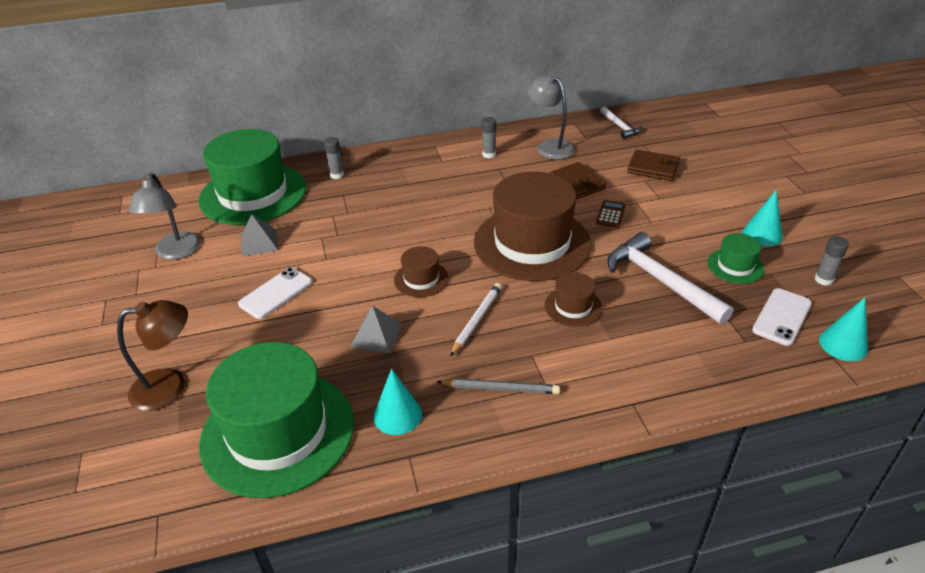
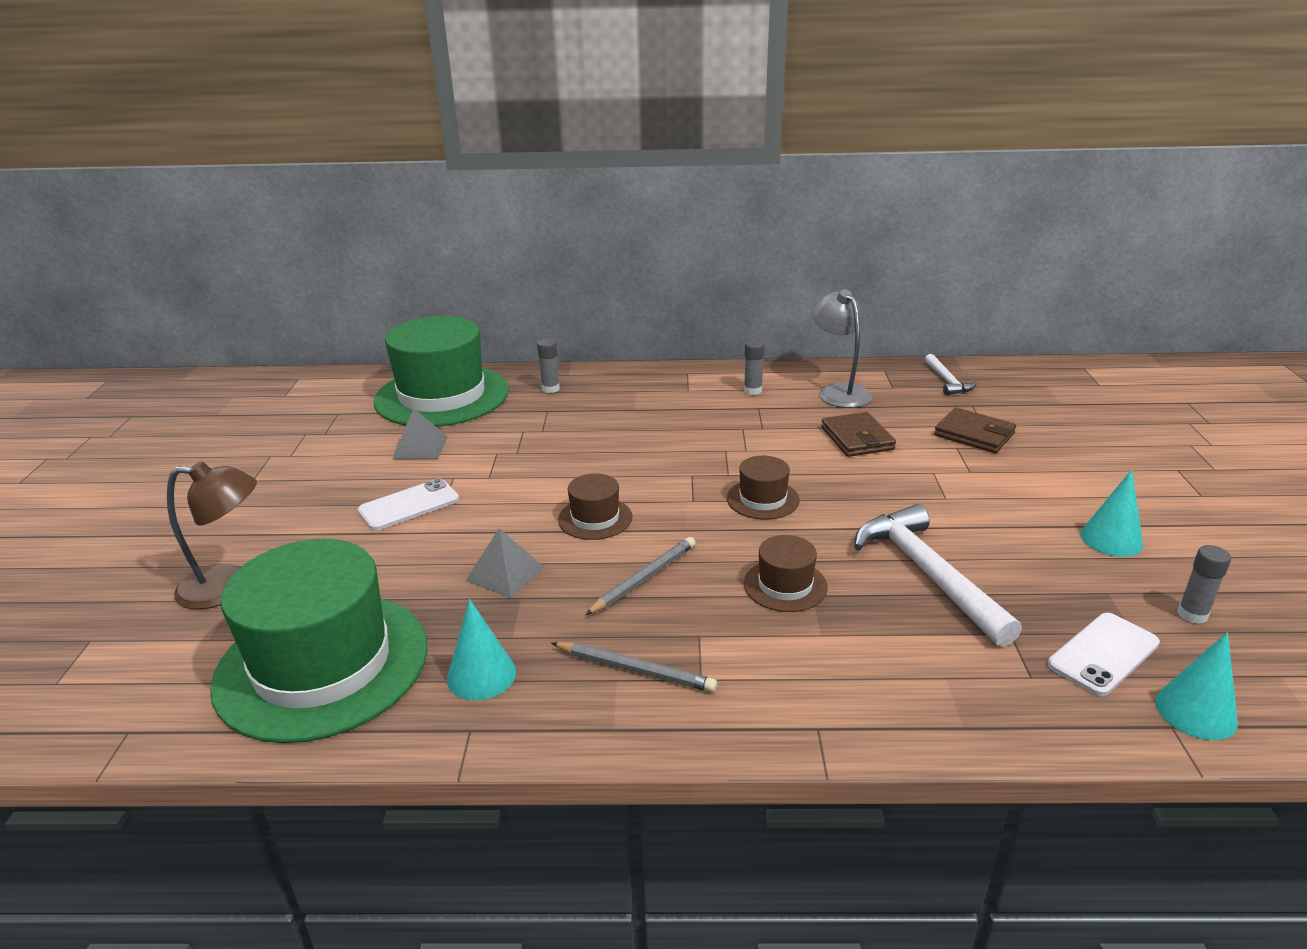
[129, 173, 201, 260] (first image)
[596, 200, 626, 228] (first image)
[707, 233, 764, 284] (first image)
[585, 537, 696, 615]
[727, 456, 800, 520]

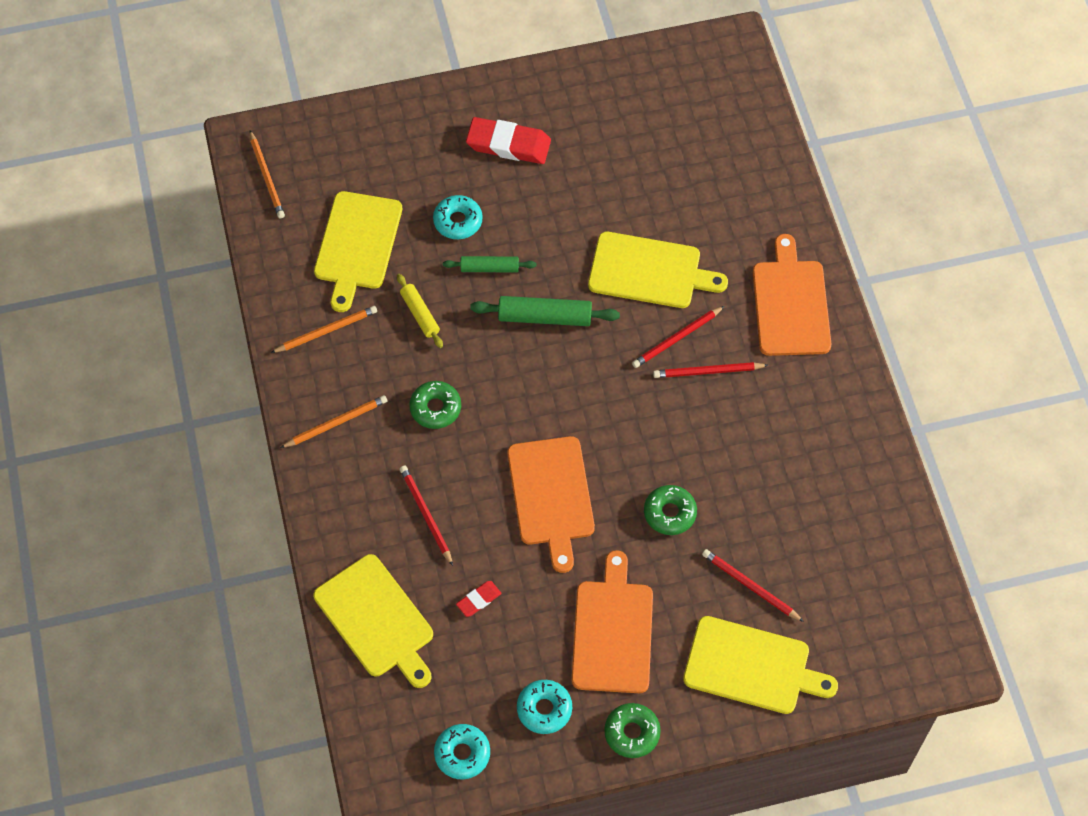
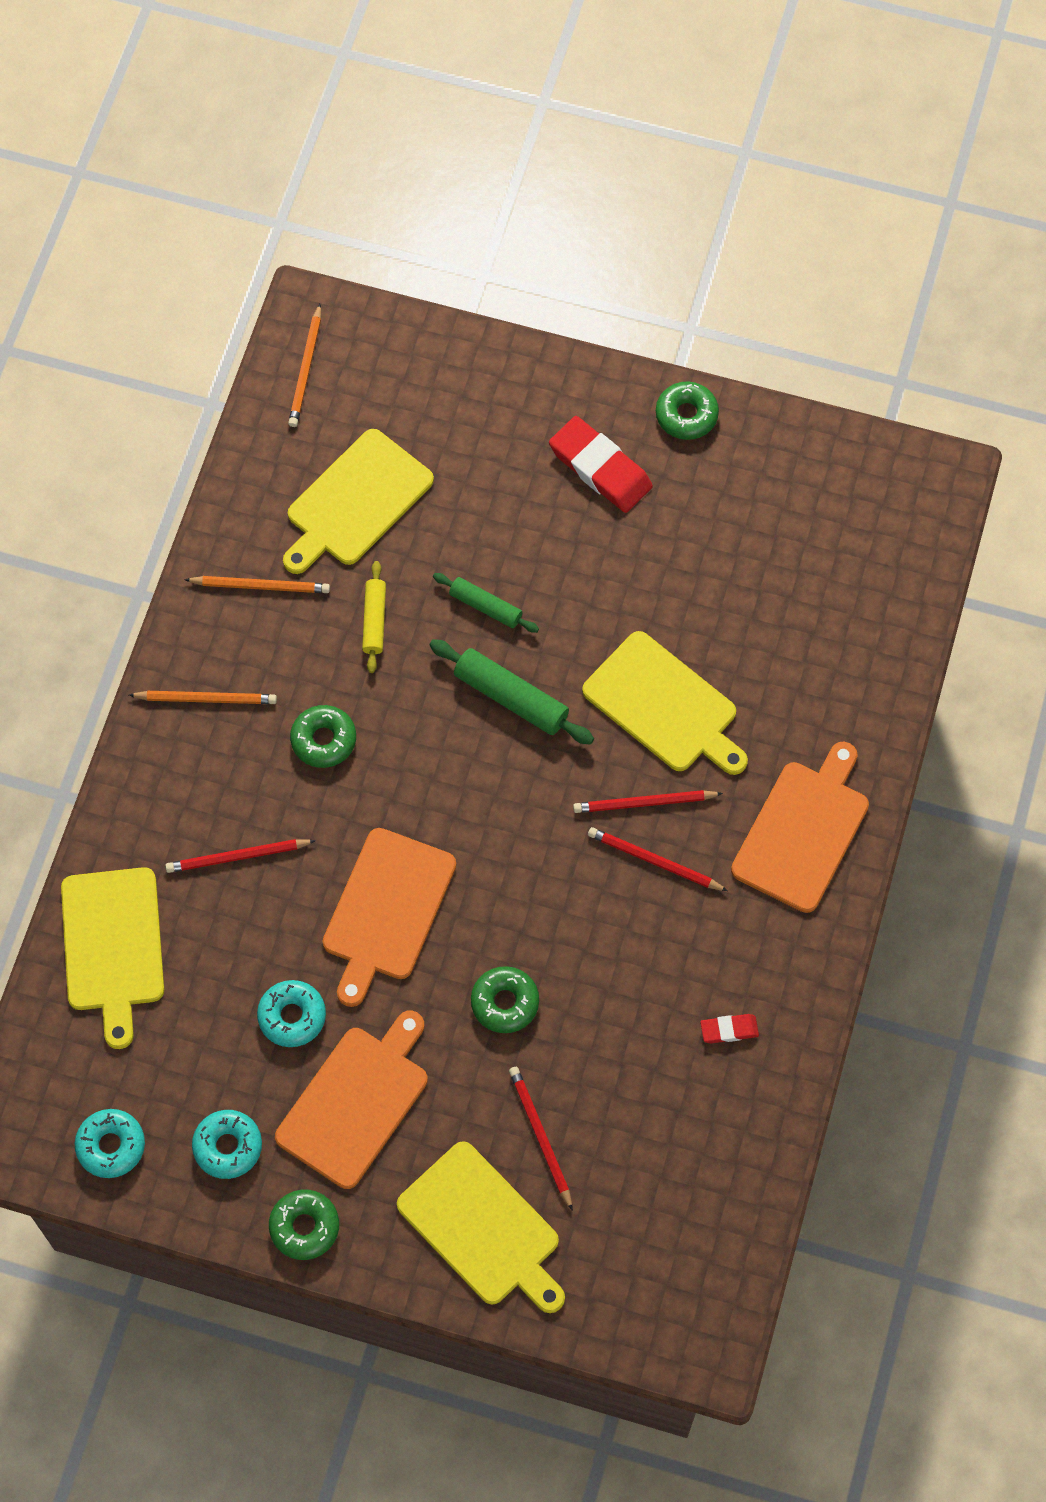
[656, 381, 719, 440]
[257, 980, 326, 1047]
[700, 1014, 759, 1044]
[165, 839, 316, 873]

*Work instructions*: In the material above, find each line containing the word "first" and copy it.

*Result of this exercise*:
[129, 173, 201, 260] (first image)
[596, 200, 626, 228] (first image)
[707, 233, 764, 284] (first image)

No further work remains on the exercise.